Itemized modification records
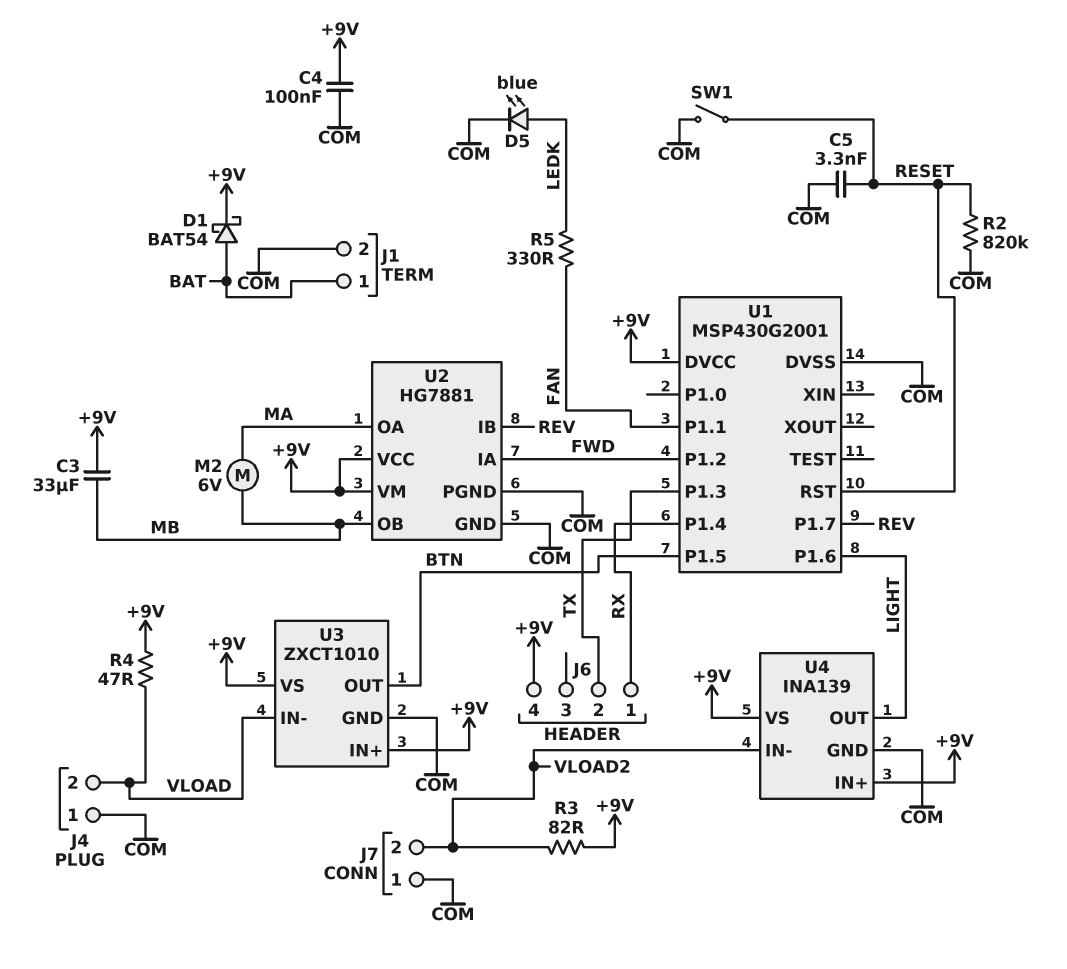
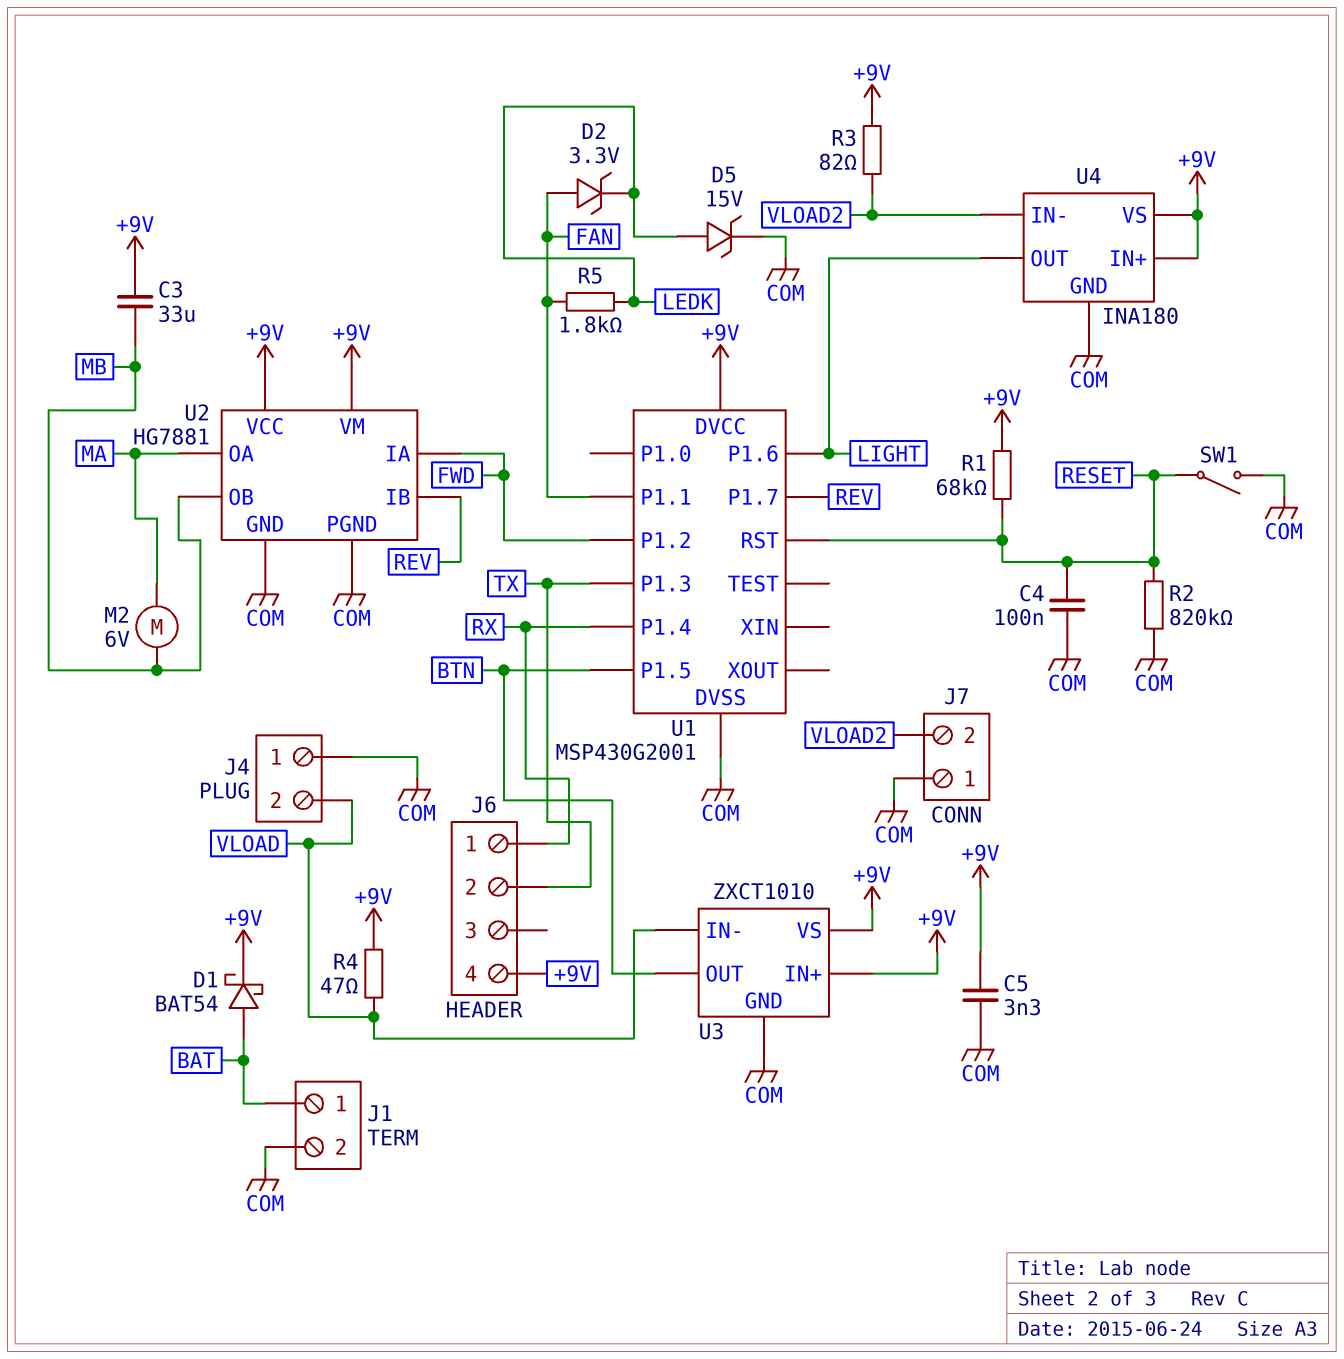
C4: 100nF (+9V, COM) -> 100nF (COM, RESET)
C5: 3.3nF (COM, RESET) -> 3.3nF (+9V, COM)
D2: none -> zener 3.3V (A FAN, K LEDK)
D5: LED blue (A LEDK, K COM) -> zener 15V (A LEDK, K COM)
R1: none -> 68k (+9V, RESET)
R5: 330 (FAN, LEDK) -> 1.8k (FAN, LEDK)
U4: INA139 -> INA180

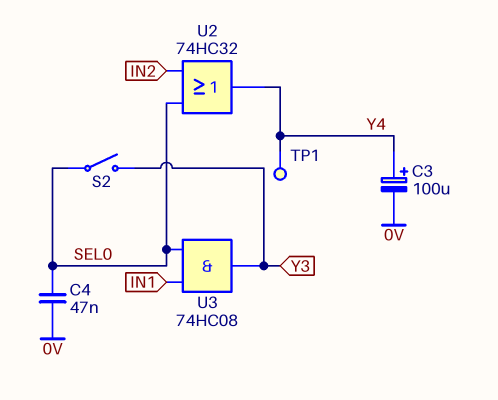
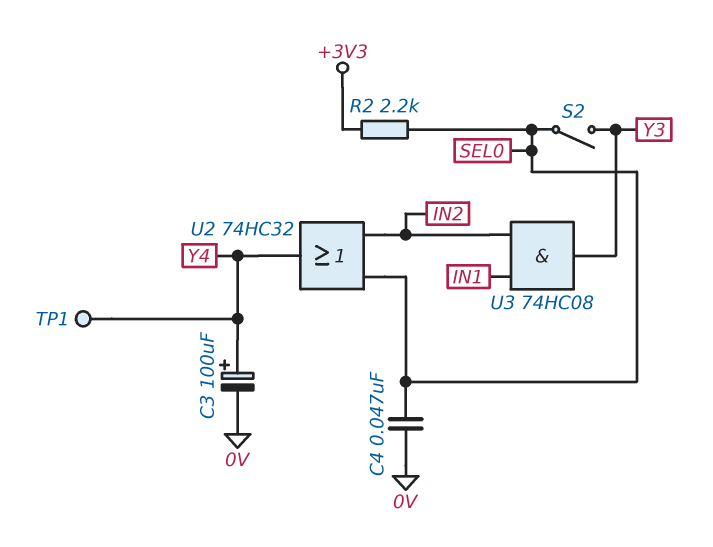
R2: none -> 2.2k (+3V3, SEL0)
U3: AND 74HC08 (in IN1, in SEL0, out Y3) -> AND 74HC08 (in IN1, in IN2, out Y3)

● **Task item**:
An exact reproduction of the data is required, with pictures excluded.

● **Your solution**:
C4: 100nF (+9V, COM) -> 100nF (COM, RESET)
C5: 3.3nF (COM, RESET) -> 3.3nF (+9V, COM)
D2: none -> zener 3.3V (A FAN, K LEDK)
D5: LED blue (A LEDK, K COM) -> zener 15V (A LEDK, K COM)
R1: none -> 68k (+9V, RESET)
R5: 330 (FAN, LEDK) -> 1.8k (FAN, LEDK)
U4: INA139 -> INA180

R2: none -> 2.2k (+3V3, SEL0)
U3: AND 74HC08 (in IN1, in SEL0, out Y3) -> AND 74HC08 (in IN1, in IN2, out Y3)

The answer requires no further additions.